What to do ->
From the line containing "orange cross: (372, 380) -> (482, 509), moved" through the end of the material below, output each line exactly as written, with pictures excluded.

Data ->

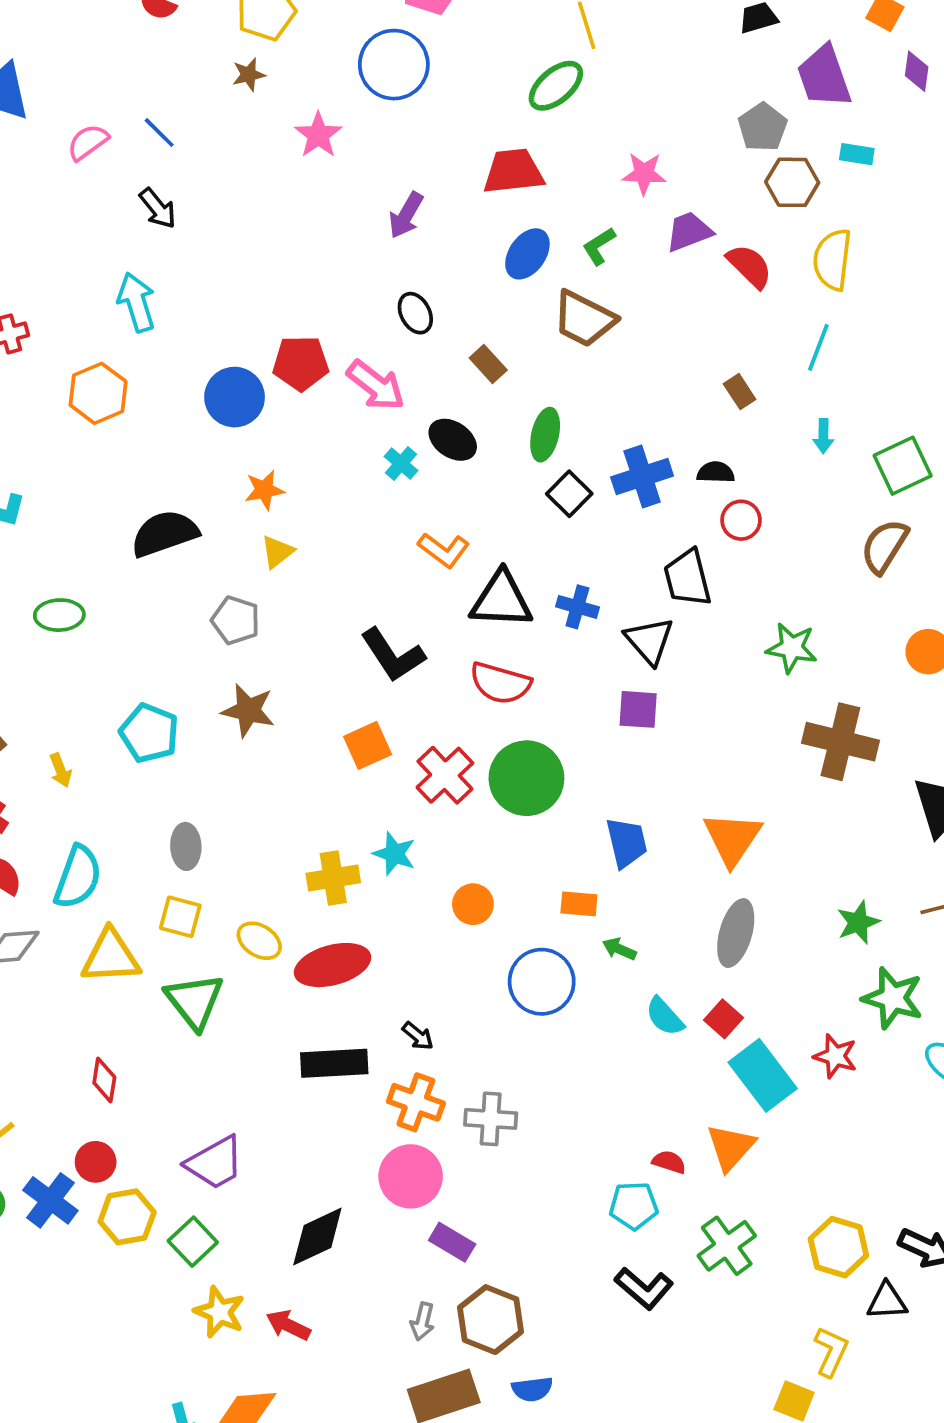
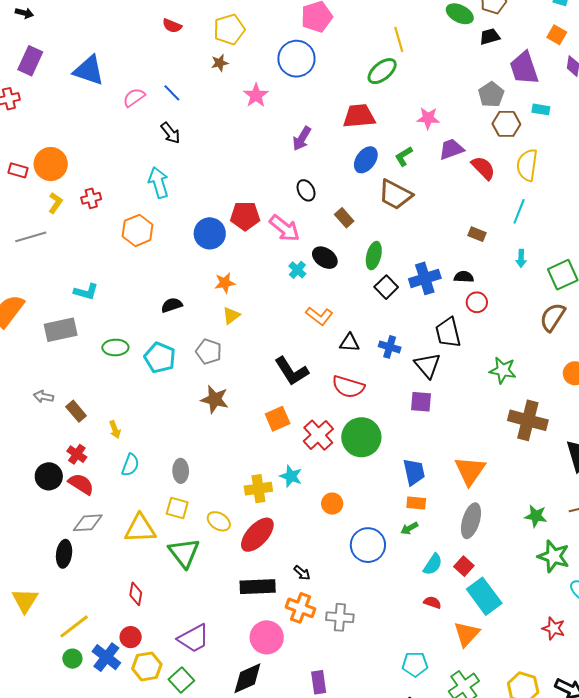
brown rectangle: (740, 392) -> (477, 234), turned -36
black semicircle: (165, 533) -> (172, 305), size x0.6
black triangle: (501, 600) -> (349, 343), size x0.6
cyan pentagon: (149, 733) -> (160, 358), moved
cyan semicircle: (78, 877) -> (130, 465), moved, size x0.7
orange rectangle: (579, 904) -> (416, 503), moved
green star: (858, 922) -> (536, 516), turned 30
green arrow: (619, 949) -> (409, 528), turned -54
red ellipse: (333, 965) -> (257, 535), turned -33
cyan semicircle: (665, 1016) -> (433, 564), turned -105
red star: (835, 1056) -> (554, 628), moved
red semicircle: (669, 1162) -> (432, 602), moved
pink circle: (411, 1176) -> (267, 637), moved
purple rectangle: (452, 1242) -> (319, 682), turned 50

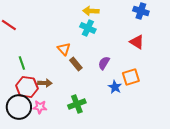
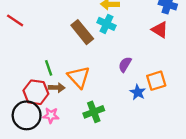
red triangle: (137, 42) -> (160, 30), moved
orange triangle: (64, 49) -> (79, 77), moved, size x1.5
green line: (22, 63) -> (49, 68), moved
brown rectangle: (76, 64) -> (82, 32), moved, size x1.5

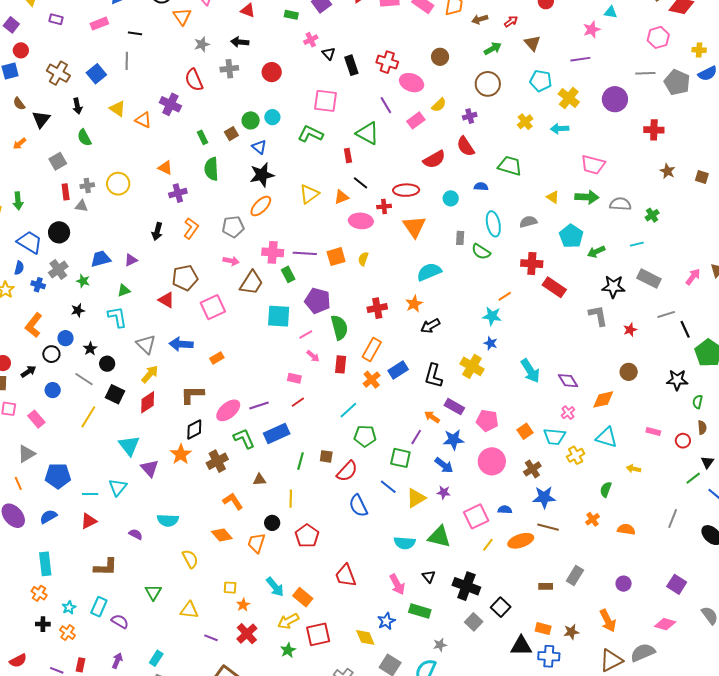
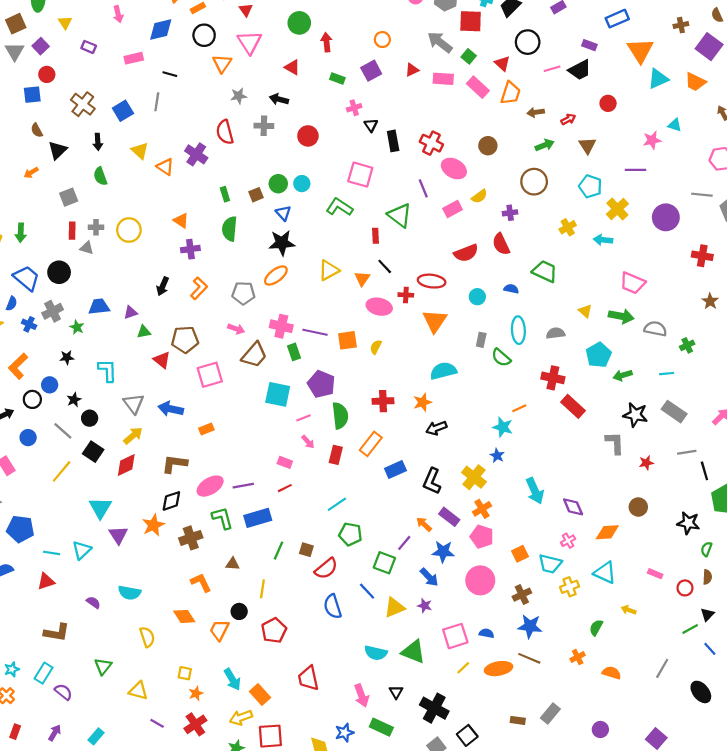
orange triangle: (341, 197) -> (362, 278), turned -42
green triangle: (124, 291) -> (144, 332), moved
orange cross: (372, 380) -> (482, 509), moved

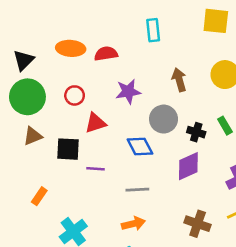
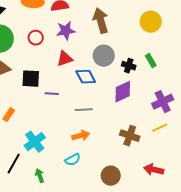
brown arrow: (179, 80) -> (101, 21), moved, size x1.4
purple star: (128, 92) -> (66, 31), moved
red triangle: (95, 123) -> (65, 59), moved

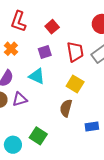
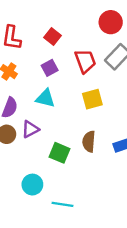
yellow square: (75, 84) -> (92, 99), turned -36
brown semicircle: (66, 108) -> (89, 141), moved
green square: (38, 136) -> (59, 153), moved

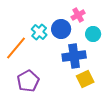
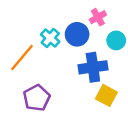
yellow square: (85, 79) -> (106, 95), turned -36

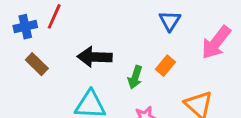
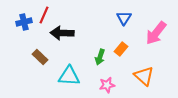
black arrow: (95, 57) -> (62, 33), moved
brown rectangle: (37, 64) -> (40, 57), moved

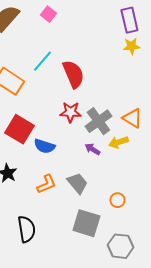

Answer to this problem ->
orange cross: (372, 380) -> (482, 509), moved

brown arrow: (179, 80) -> (101, 21), moved, size x1.4
purple star: (128, 92) -> (66, 31), moved
red triangle: (95, 123) -> (65, 59), moved

yellow square: (75, 84) -> (92, 99), turned -36
brown semicircle: (66, 108) -> (89, 141), moved
green square: (38, 136) -> (59, 153), moved

yellow square: (85, 79) -> (106, 95), turned -36

black arrow: (95, 57) -> (62, 33), moved
brown rectangle: (37, 64) -> (40, 57), moved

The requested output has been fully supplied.